▶ _MATERIAL SHOWN_:
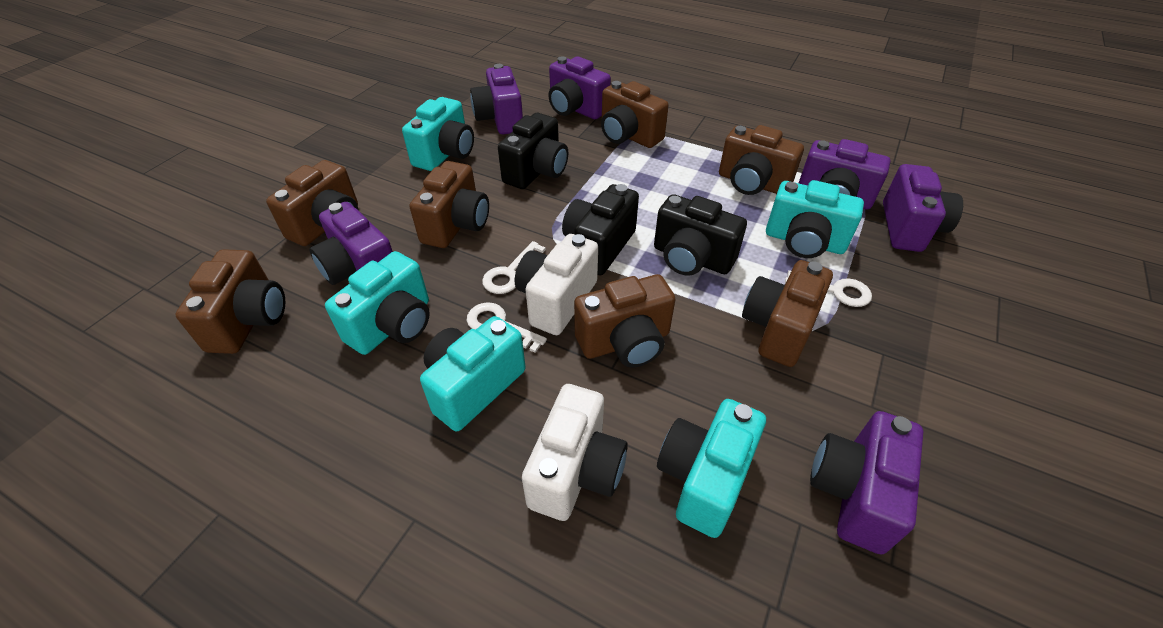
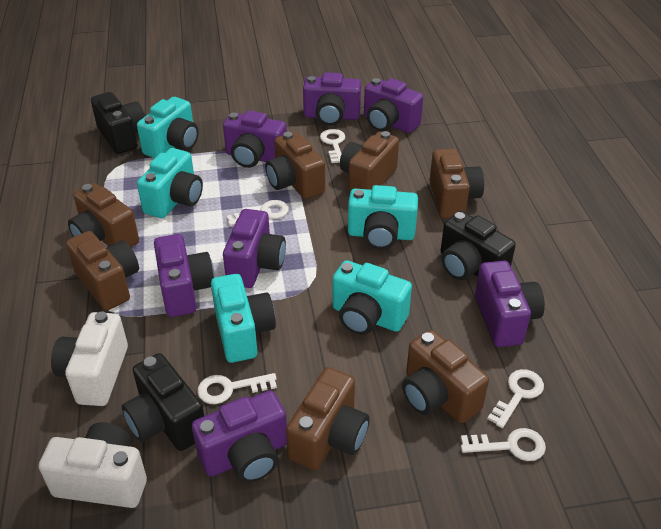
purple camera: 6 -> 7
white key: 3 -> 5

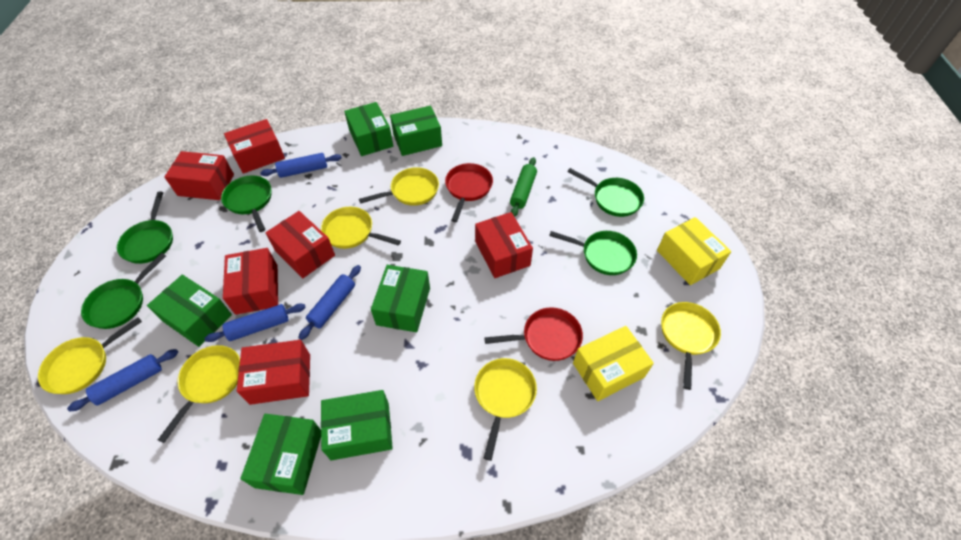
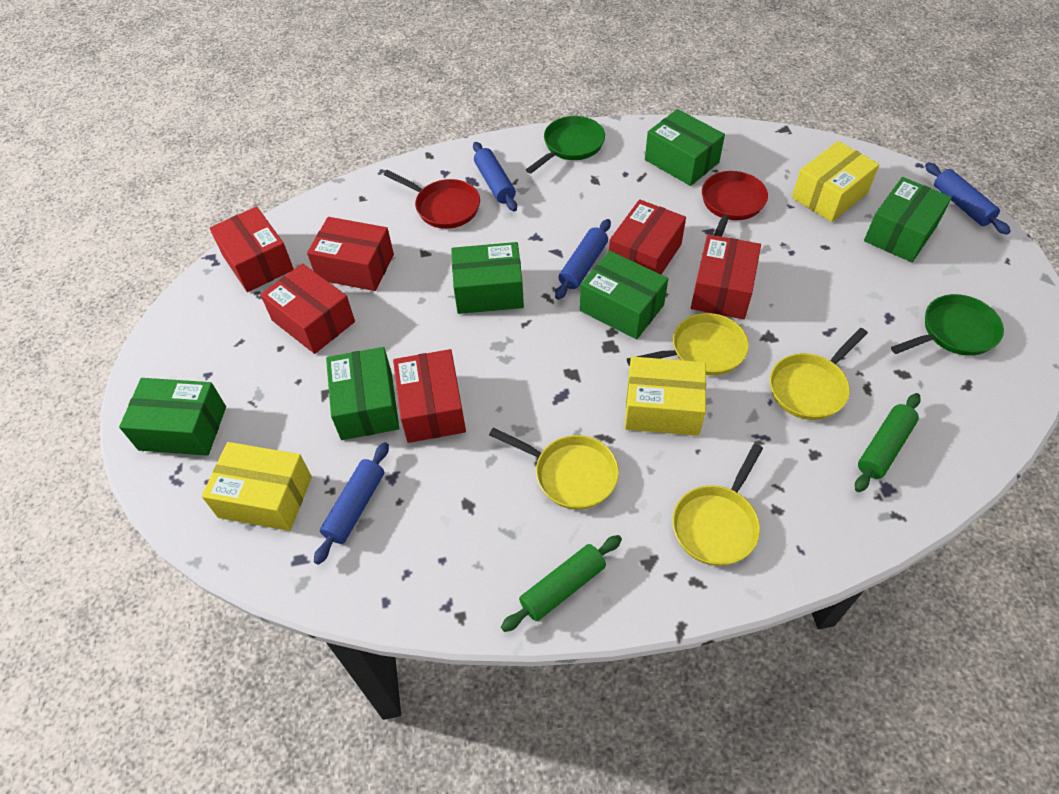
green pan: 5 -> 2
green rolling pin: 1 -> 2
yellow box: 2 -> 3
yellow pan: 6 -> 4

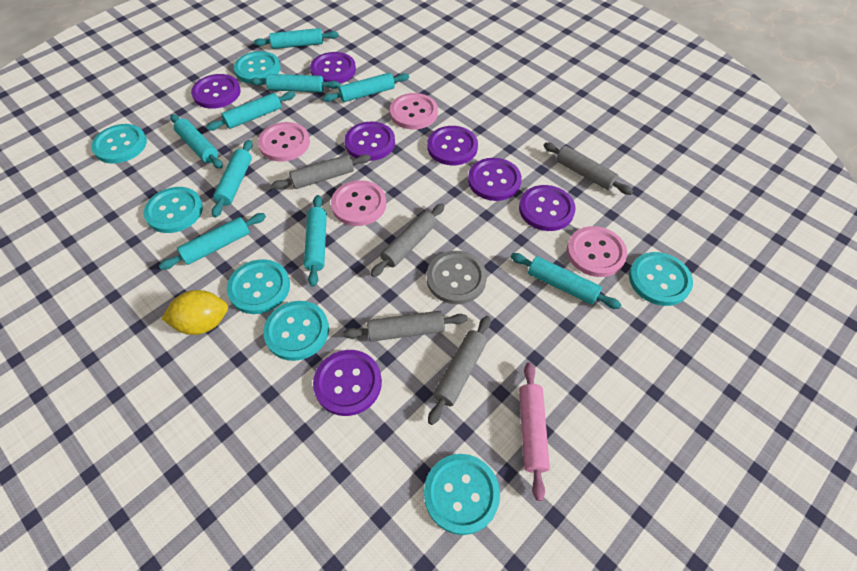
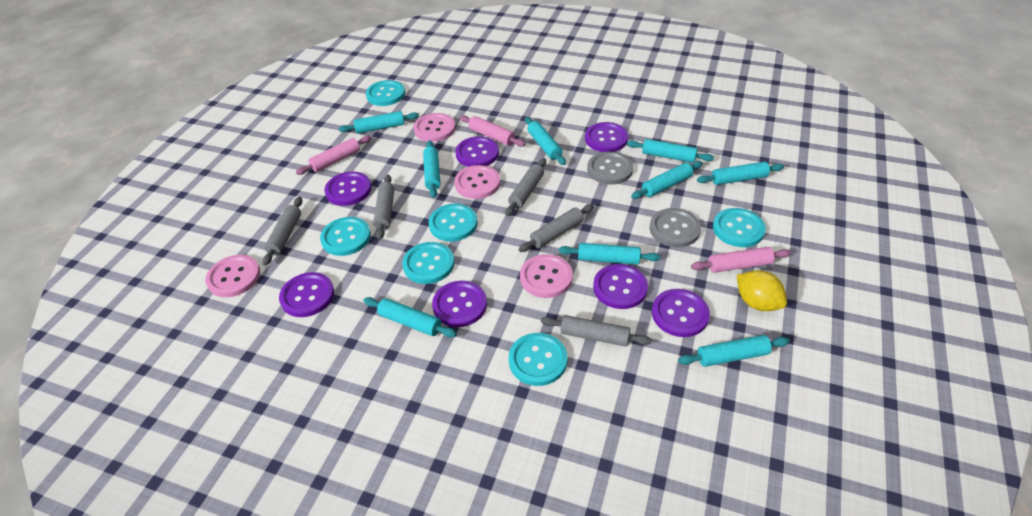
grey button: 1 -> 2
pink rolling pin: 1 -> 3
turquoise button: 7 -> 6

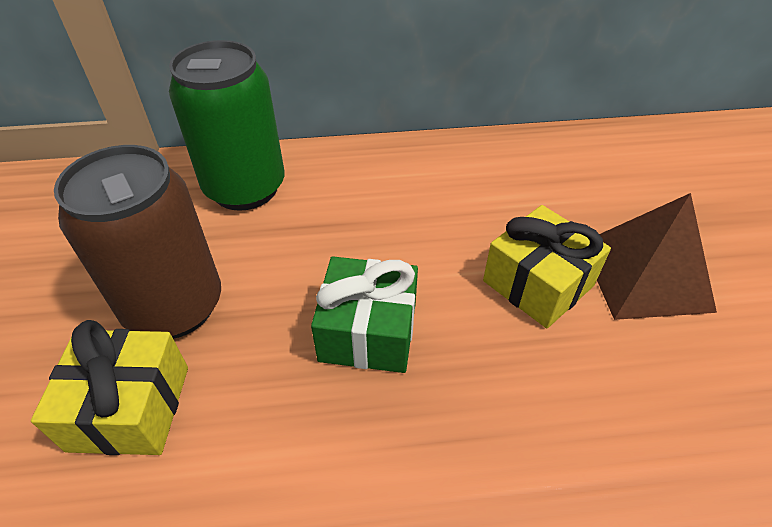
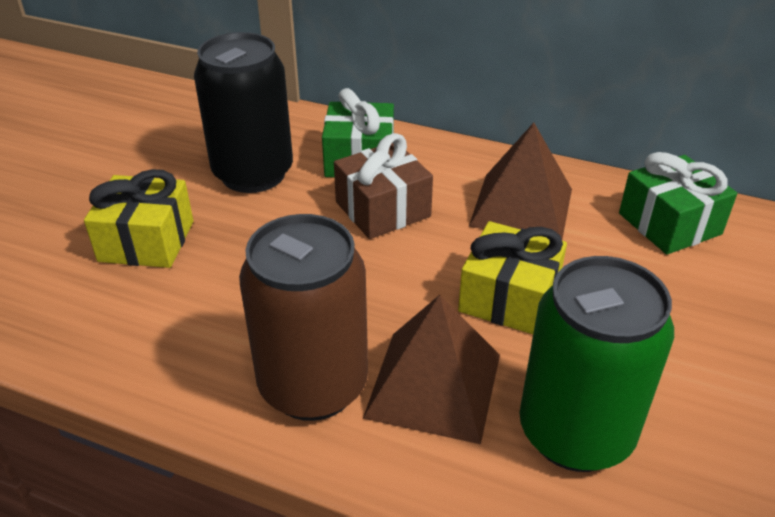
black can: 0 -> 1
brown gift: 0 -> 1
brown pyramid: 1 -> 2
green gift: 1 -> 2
--
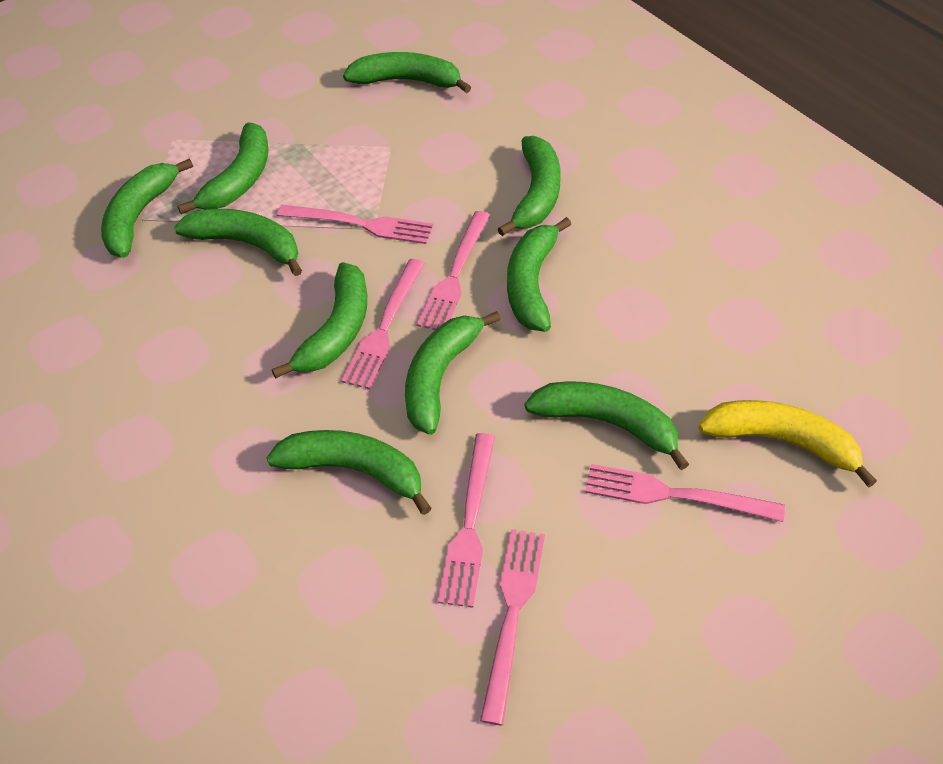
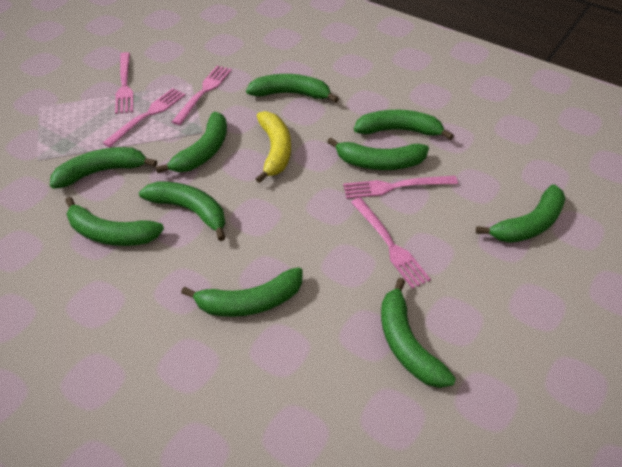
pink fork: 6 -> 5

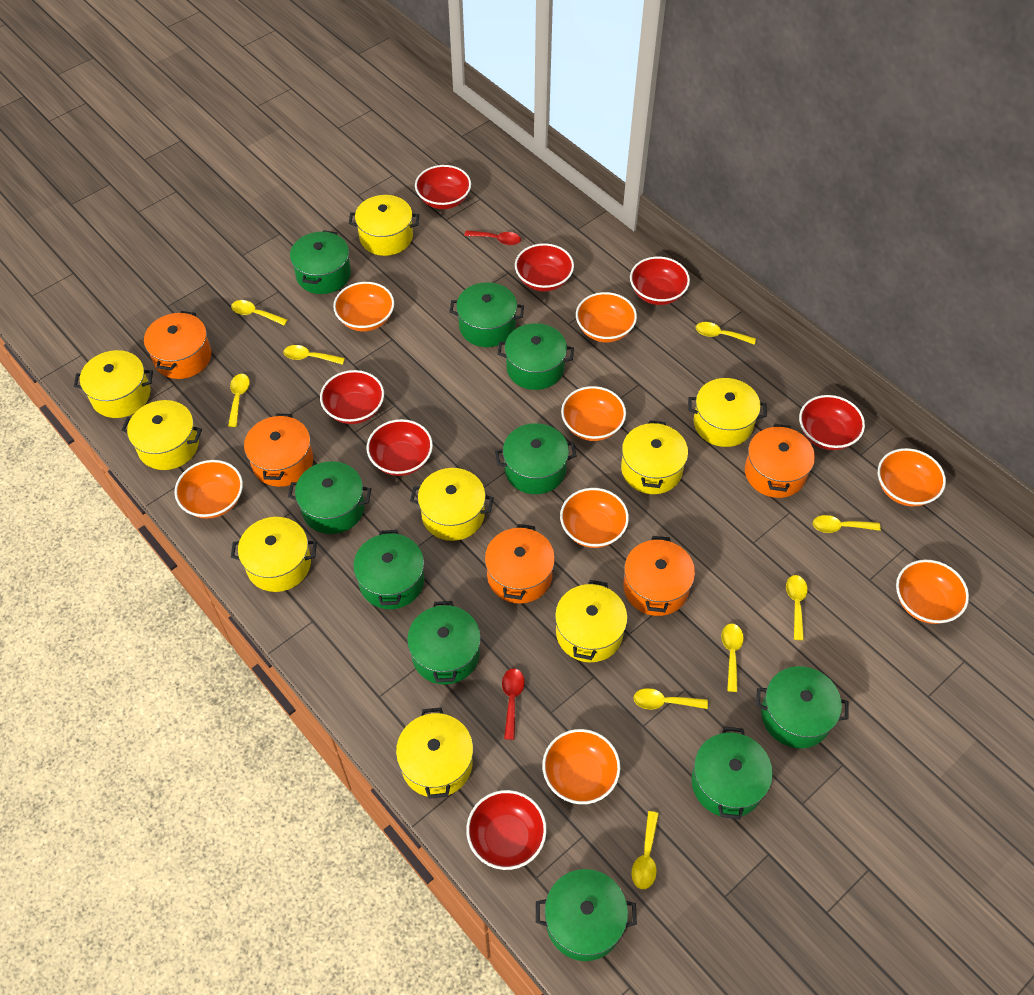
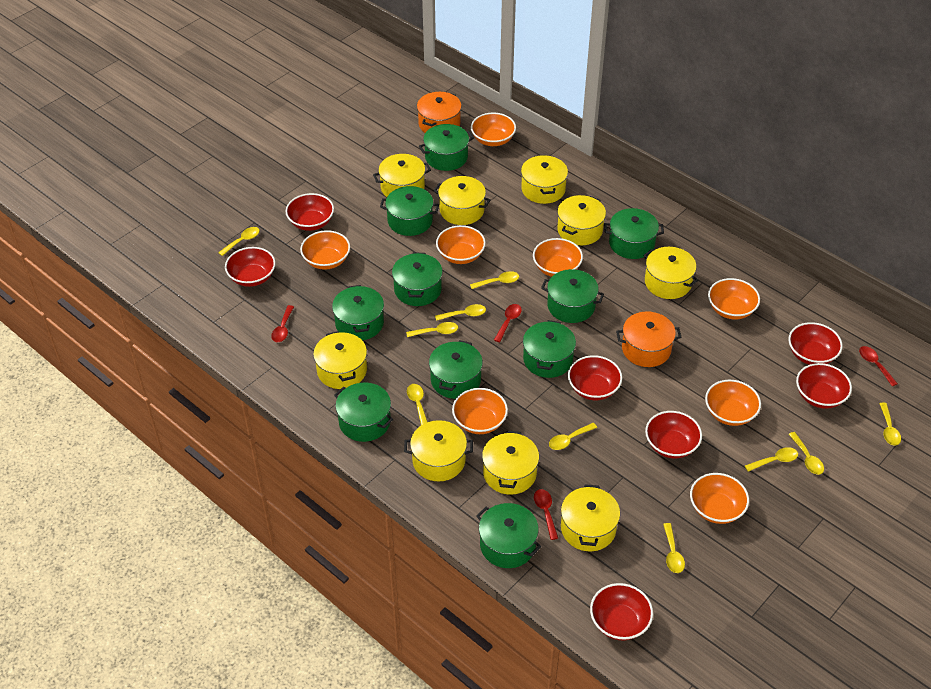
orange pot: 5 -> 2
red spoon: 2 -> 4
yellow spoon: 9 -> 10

▶ _REQUIREMENT_: From the records, work out how many lines include "green" and respond with the number only.

▶ _RESPONSE AREA_: 3